ACTIVITY: Please print out every entry below, verbatim.

[Collected data entries]
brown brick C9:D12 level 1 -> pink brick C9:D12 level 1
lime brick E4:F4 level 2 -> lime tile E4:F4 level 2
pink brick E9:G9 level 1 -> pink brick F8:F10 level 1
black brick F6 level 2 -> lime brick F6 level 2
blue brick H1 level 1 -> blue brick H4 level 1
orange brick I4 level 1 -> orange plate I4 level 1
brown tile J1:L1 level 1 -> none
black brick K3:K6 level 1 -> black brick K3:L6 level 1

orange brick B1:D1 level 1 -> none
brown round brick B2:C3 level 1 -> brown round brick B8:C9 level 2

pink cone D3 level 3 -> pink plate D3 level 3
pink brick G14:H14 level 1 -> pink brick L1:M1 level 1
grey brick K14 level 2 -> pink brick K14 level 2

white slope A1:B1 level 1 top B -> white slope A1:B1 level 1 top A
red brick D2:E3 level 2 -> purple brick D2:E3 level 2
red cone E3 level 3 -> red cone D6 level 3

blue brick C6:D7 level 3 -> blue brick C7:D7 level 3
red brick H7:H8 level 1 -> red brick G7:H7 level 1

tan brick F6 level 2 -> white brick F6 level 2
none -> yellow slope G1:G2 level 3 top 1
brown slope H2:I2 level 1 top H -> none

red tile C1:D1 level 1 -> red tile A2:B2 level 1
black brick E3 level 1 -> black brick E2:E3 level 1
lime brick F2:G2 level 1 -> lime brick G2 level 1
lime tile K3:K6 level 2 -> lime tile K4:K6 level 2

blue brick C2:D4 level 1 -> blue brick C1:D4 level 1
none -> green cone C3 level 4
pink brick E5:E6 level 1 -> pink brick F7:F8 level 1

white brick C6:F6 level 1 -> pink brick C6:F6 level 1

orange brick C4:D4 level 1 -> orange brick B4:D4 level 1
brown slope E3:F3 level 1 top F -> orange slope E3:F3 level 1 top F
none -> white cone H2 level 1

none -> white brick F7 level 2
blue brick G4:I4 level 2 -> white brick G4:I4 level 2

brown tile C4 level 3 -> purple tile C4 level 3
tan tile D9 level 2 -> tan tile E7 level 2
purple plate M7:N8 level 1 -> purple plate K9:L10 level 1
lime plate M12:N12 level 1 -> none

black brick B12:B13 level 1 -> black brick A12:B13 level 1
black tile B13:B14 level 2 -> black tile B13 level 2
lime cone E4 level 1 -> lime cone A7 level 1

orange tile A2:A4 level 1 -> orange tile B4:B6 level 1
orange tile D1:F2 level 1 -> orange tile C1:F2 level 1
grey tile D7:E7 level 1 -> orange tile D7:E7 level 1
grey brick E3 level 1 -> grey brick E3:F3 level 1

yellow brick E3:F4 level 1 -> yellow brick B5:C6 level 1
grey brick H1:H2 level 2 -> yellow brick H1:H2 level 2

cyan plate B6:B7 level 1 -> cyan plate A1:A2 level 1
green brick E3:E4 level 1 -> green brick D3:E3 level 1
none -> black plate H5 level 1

RESPONSE AREA:
brown brick C9:D12 level 1 -> pink brick C9:D12 level 1
lime brick E4:F4 level 2 -> lime tile E4:F4 level 2
pink brick E9:G9 level 1 -> pink brick F8:F10 level 1
black brick F6 level 2 -> lime brick F6 level 2
blue brick H1 level 1 -> blue brick H4 level 1
orange brick I4 level 1 -> orange plate I4 level 1
brown tile J1:L1 level 1 -> none
black brick K3:K6 level 1 -> black brick K3:L6 level 1

orange brick B1:D1 level 1 -> none
brown round brick B2:C3 level 1 -> brown round brick B8:C9 level 2

pink cone D3 level 3 -> pink plate D3 level 3
pink brick G14:H14 level 1 -> pink brick L1:M1 level 1
grey brick K14 level 2 -> pink brick K14 level 2

white slope A1:B1 level 1 top B -> white slope A1:B1 level 1 top A
red brick D2:E3 level 2 -> purple brick D2:E3 level 2
red cone E3 level 3 -> red cone D6 level 3

blue brick C6:D7 level 3 -> blue brick C7:D7 level 3
red brick H7:H8 level 1 -> red brick G7:H7 level 1

tan brick F6 level 2 -> white brick F6 level 2
none -> yellow slope G1:G2 level 3 top 1
brown slope H2:I2 level 1 top H -> none

red tile C1:D1 level 1 -> red tile A2:B2 level 1
black brick E3 level 1 -> black brick E2:E3 level 1
lime brick F2:G2 level 1 -> lime brick G2 level 1
lime tile K3:K6 level 2 -> lime tile K4:K6 level 2

blue brick C2:D4 level 1 -> blue brick C1:D4 level 1
none -> green cone C3 level 4
pink brick E5:E6 level 1 -> pink brick F7:F8 level 1

white brick C6:F6 level 1 -> pink brick C6:F6 level 1

orange brick C4:D4 level 1 -> orange brick B4:D4 level 1
brown slope E3:F3 level 1 top F -> orange slope E3:F3 level 1 top F
none -> white cone H2 level 1

none -> white brick F7 level 2
blue brick G4:I4 level 2 -> white brick G4:I4 level 2

brown tile C4 level 3 -> purple tile C4 level 3
tan tile D9 level 2 -> tan tile E7 level 2
purple plate M7:N8 level 1 -> purple plate K9:L10 level 1
lime plate M12:N12 level 1 -> none

black brick B12:B13 level 1 -> black brick A12:B13 level 1
black tile B13:B14 level 2 -> black tile B13 level 2
lime cone E4 level 1 -> lime cone A7 level 1

orange tile A2:A4 level 1 -> orange tile B4:B6 level 1
orange tile D1:F2 level 1 -> orange tile C1:F2 level 1
grey tile D7:E7 level 1 -> orange tile D7:E7 level 1
grey brick E3 level 1 -> grey brick E3:F3 level 1

yellow brick E3:F4 level 1 -> yellow brick B5:C6 level 1
grey brick H1:H2 level 2 -> yellow brick H1:H2 level 2

cyan plate B6:B7 level 1 -> cyan plate A1:A2 level 1
green brick E3:E4 level 1 -> green brick D3:E3 level 1
none -> black plate H5 level 1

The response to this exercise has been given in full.